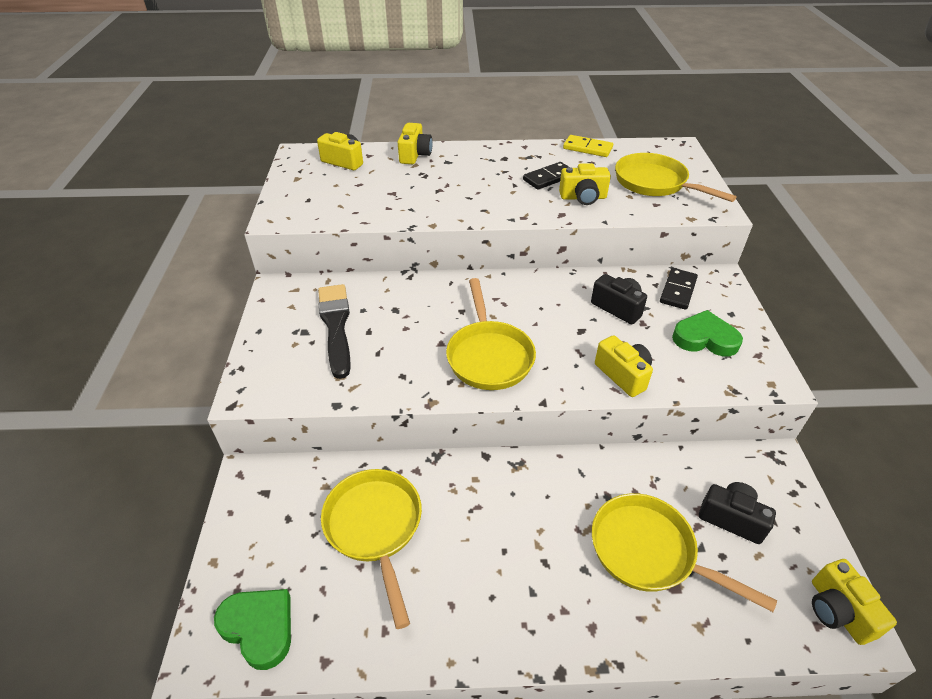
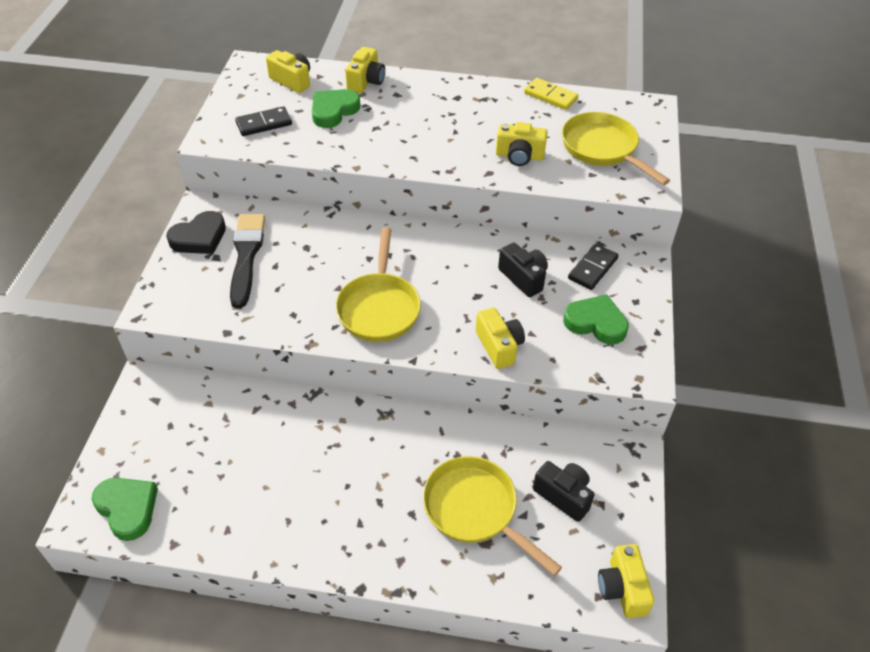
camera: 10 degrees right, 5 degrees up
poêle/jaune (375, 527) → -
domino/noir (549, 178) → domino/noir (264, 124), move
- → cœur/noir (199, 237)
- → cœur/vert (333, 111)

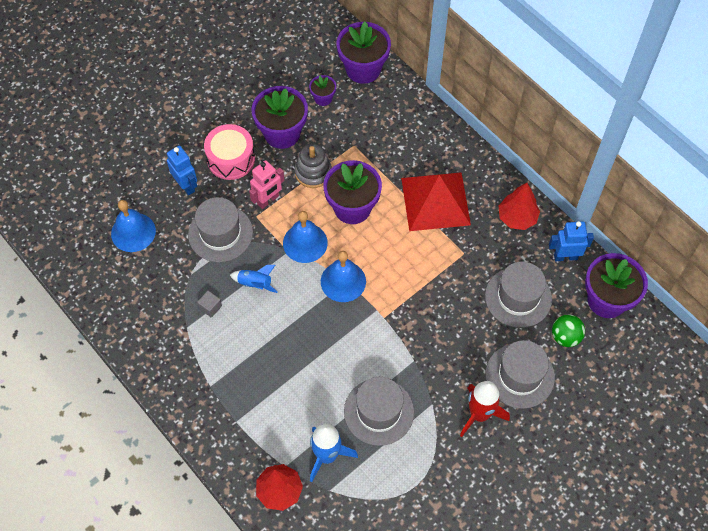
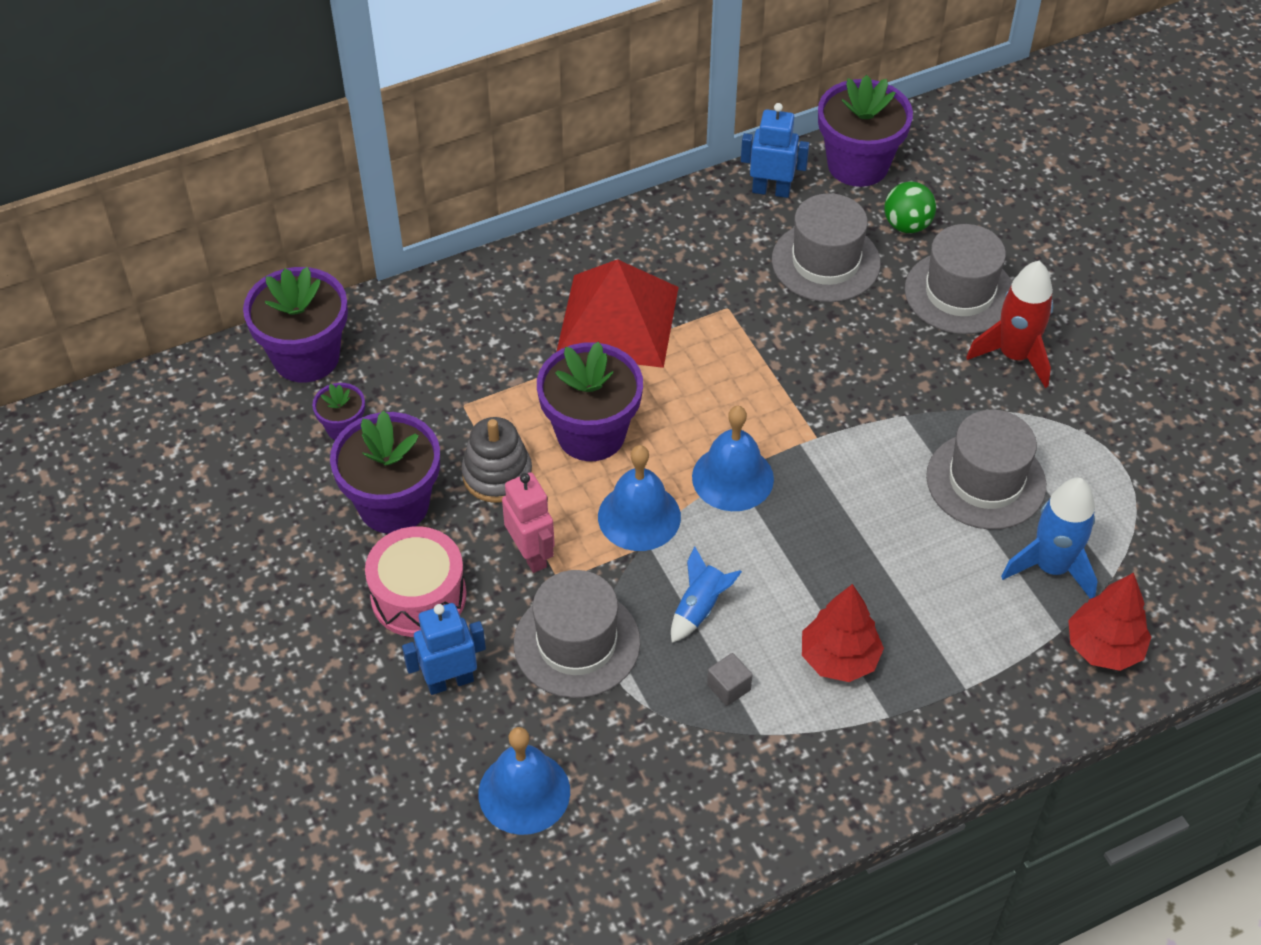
camera: 75 degrees left, 10 degrees down
arbre/rouge (517, 217) → arbre/rouge (839, 658), move
robot/bleu (565, 256) → robot/bleu (771, 190), 90 degrees clockwise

○ ○ ○ ○ ○

__WORK ITEM__
Copy out every line of the material above that mentions the word "noir".

__YOUR SOLUTION__
domino/noir (549, 178) → domino/noir (264, 124), move
- → cœur/noir (199, 237)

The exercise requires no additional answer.